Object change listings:
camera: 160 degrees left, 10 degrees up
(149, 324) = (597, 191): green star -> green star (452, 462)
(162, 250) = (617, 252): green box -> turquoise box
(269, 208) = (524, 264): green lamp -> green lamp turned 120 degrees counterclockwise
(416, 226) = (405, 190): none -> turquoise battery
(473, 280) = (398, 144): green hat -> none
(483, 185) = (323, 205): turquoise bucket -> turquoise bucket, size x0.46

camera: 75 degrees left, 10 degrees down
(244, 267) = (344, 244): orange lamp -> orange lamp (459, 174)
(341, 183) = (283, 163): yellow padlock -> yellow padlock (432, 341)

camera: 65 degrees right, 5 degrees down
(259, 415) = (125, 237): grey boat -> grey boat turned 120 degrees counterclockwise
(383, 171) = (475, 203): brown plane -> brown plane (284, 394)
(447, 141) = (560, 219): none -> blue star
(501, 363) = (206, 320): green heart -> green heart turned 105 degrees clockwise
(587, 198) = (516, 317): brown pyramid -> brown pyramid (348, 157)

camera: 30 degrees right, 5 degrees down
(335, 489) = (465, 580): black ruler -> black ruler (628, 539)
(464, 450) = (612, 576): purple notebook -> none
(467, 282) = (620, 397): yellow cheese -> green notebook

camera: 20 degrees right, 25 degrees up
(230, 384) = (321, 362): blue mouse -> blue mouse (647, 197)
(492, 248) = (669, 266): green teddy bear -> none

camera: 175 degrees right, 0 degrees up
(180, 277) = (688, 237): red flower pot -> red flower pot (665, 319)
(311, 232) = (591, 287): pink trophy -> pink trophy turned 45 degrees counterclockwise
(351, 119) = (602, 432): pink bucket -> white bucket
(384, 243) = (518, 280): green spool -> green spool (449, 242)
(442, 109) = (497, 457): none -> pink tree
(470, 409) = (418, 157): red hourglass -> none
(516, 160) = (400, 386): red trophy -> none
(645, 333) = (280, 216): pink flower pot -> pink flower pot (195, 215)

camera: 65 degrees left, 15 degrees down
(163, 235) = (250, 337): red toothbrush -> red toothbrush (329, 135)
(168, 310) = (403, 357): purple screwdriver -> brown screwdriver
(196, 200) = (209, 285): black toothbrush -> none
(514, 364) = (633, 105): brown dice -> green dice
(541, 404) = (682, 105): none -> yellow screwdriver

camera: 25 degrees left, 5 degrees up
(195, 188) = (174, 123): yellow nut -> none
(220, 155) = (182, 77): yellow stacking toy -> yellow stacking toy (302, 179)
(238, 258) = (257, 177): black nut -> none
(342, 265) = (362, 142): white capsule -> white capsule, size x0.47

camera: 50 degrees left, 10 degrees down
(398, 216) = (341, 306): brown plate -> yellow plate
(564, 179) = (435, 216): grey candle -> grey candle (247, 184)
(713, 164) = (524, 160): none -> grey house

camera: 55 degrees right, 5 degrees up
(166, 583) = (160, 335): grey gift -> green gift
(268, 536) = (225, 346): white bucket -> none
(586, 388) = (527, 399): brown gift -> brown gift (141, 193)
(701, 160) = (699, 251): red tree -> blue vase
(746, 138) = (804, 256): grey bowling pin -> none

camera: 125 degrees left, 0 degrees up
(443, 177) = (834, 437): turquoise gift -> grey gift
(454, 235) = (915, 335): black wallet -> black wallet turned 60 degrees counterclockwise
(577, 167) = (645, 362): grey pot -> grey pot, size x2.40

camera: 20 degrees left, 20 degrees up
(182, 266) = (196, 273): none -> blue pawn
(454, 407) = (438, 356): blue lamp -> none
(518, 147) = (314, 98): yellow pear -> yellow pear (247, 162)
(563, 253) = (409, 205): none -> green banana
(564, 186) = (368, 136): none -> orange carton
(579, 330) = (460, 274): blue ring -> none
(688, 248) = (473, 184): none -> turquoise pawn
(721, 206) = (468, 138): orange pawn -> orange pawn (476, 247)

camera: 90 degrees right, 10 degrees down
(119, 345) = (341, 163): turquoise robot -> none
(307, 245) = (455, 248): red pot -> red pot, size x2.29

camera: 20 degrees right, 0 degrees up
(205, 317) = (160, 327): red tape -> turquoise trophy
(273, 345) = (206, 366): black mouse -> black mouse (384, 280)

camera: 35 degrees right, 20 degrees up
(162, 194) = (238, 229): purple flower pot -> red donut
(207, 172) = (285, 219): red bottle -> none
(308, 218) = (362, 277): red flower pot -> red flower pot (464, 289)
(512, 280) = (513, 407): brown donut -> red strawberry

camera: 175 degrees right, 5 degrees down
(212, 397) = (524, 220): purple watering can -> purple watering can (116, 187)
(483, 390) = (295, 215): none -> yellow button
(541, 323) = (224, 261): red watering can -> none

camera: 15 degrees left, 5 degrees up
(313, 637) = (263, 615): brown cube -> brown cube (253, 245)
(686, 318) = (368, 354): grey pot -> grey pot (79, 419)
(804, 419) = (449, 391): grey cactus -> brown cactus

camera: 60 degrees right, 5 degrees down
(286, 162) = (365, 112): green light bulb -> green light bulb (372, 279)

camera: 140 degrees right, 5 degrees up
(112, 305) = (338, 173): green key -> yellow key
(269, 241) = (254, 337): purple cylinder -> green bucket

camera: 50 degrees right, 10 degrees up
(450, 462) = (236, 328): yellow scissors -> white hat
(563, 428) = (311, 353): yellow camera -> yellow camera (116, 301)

_WHAT IS REQUIRED_
Lines that contain "turned" are to be copied from the records above.

_RESULT OF THIS TASK_
(269, 208) = (524, 264): green lamp -> green lamp turned 120 degrees counterclockwise
(259, 415) = (125, 237): grey boat -> grey boat turned 120 degrees counterclockwise
(501, 363) = (206, 320): green heart -> green heart turned 105 degrees clockwise
(311, 232) = (591, 287): pink trophy -> pink trophy turned 45 degrees counterclockwise
(454, 235) = (915, 335): black wallet -> black wallet turned 60 degrees counterclockwise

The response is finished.